**Work required:**
From the data that follows, print exactly the lines starting at the one containing "- → orange watering can 413, 113, 478, 179" and ending at the one containing "turquoise soap dispenser"; include both of them and nothing more.

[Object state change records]
:::

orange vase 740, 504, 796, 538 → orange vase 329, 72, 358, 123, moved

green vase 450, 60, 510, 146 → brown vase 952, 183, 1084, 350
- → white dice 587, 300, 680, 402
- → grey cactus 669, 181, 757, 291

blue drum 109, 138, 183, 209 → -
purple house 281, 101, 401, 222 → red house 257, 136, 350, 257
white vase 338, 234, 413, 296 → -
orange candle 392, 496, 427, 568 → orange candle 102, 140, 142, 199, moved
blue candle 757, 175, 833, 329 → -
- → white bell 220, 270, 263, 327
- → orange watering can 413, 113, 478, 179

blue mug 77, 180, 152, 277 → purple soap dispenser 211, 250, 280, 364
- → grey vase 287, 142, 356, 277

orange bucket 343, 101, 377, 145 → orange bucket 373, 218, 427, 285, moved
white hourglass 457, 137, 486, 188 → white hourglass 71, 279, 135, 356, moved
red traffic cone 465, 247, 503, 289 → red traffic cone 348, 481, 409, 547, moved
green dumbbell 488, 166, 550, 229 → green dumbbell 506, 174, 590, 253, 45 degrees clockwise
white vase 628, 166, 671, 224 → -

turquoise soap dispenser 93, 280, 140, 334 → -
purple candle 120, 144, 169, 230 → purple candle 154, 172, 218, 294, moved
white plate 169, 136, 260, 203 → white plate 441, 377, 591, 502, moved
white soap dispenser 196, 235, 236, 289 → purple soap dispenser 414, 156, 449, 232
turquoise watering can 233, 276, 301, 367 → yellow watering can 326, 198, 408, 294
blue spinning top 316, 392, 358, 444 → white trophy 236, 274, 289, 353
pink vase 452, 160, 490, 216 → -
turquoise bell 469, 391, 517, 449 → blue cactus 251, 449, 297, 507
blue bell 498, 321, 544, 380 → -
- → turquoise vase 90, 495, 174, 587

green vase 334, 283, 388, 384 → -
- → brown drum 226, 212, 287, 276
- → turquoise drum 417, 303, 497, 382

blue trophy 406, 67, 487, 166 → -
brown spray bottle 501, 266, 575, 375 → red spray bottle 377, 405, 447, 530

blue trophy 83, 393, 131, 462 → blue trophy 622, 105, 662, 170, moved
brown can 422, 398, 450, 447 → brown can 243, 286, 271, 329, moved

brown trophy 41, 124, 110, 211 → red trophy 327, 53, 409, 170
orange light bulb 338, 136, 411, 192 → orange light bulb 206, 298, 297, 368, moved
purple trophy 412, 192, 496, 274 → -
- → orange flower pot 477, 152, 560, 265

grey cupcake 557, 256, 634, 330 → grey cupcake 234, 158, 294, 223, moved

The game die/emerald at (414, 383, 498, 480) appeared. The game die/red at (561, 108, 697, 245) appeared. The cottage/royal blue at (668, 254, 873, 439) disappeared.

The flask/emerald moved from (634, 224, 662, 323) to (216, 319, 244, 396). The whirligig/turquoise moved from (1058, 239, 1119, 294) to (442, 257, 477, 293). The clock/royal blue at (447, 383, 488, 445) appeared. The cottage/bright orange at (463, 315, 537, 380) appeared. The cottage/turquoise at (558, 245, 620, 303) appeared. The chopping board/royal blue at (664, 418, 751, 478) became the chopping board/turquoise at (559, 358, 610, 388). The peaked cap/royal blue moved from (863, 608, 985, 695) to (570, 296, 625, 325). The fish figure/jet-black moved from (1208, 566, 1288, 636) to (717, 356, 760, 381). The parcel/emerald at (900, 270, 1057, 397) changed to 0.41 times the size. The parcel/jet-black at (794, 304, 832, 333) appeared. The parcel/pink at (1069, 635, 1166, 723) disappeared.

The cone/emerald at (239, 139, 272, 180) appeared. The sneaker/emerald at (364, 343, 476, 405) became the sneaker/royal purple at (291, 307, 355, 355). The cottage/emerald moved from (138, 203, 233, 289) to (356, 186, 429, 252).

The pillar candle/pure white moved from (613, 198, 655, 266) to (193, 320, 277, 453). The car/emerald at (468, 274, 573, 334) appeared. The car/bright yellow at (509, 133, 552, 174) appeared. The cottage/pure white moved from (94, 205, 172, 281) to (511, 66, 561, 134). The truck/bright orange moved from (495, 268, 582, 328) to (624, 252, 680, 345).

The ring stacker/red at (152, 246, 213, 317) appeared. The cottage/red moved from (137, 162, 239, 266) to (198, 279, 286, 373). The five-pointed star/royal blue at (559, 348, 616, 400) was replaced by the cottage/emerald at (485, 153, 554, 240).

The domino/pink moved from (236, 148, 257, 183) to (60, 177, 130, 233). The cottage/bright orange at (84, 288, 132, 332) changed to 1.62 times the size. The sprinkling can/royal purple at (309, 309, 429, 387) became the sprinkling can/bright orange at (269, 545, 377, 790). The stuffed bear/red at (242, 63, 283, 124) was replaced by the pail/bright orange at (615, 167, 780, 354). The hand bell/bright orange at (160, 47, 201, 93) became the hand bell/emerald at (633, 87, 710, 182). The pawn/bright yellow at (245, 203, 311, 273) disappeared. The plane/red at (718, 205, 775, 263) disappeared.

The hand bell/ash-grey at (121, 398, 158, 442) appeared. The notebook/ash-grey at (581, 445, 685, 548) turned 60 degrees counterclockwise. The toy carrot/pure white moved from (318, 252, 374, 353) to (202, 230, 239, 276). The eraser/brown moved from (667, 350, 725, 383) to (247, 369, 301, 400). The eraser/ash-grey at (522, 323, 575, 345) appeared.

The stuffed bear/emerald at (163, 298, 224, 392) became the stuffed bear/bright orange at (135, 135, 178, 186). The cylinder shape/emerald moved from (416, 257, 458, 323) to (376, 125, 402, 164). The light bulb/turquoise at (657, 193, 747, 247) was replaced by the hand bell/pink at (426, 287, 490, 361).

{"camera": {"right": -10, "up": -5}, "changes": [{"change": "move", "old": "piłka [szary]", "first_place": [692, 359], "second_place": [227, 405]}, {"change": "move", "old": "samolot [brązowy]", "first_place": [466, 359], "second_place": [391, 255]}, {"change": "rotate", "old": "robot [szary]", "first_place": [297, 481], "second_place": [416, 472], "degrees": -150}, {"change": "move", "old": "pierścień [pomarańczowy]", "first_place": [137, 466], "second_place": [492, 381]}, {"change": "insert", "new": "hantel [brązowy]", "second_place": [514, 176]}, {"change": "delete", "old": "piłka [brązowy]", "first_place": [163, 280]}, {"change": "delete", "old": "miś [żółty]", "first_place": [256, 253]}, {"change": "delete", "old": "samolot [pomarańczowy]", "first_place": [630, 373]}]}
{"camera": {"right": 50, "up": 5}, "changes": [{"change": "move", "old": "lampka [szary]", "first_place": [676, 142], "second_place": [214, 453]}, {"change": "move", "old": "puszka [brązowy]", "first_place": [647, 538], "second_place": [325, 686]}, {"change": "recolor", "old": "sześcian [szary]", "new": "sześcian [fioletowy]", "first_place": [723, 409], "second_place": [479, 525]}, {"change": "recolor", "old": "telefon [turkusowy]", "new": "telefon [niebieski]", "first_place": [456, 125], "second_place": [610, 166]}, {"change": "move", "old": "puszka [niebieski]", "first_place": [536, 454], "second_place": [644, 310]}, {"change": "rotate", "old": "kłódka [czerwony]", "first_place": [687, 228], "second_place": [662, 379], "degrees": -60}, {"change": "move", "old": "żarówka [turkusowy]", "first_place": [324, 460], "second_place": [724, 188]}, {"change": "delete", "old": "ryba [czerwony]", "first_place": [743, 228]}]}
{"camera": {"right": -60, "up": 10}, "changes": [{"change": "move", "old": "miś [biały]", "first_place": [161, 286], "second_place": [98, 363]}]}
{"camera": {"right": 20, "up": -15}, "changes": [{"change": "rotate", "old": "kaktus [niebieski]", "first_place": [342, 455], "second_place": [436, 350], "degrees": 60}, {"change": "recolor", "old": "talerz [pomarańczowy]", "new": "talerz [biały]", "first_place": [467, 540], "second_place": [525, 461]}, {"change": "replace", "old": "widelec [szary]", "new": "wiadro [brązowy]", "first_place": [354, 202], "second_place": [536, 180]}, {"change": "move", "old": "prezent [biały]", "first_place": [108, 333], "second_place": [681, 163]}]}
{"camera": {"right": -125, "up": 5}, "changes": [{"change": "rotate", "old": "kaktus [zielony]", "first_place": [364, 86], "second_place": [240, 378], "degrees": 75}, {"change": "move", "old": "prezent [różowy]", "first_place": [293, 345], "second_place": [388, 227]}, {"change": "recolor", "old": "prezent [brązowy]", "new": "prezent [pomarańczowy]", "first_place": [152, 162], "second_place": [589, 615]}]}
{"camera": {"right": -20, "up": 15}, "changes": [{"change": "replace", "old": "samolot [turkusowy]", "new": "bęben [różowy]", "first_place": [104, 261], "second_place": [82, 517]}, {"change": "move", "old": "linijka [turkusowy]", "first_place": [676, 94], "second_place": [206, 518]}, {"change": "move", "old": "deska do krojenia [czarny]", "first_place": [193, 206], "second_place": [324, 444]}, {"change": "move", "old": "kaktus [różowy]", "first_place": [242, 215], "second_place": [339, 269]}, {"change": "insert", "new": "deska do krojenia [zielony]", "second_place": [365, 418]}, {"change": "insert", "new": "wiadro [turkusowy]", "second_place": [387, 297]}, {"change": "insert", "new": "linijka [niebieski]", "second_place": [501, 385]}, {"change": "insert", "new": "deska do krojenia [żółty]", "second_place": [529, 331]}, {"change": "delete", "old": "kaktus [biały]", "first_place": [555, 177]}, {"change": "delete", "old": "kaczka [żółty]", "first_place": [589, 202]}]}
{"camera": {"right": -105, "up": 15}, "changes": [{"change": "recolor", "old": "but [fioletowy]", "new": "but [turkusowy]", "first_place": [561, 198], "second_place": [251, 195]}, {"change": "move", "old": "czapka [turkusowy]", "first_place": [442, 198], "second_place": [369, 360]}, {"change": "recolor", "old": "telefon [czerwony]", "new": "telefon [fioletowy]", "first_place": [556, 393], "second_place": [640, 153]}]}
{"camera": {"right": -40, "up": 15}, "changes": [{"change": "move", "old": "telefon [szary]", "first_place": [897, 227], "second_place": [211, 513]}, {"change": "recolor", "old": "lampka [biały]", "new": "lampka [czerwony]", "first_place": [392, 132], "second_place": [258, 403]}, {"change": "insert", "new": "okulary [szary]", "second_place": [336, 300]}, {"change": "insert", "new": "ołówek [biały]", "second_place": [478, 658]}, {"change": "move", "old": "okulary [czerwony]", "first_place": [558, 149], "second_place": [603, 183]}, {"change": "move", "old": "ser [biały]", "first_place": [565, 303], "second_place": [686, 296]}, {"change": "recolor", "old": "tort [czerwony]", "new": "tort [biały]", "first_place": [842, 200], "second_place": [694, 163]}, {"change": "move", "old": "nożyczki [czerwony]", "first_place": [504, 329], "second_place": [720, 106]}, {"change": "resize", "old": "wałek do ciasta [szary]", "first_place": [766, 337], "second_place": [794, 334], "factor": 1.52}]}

:::

**Task solution:**
- → orange watering can 413, 113, 478, 179

blue mug 77, 180, 152, 277 → purple soap dispenser 211, 250, 280, 364
- → grey vase 287, 142, 356, 277

orange bucket 343, 101, 377, 145 → orange bucket 373, 218, 427, 285, moved
white hourglass 457, 137, 486, 188 → white hourglass 71, 279, 135, 356, moved
red traffic cone 465, 247, 503, 289 → red traffic cone 348, 481, 409, 547, moved
green dumbbell 488, 166, 550, 229 → green dumbbell 506, 174, 590, 253, 45 degrees clockwise
white vase 628, 166, 671, 224 → -

turquoise soap dispenser 93, 280, 140, 334 → -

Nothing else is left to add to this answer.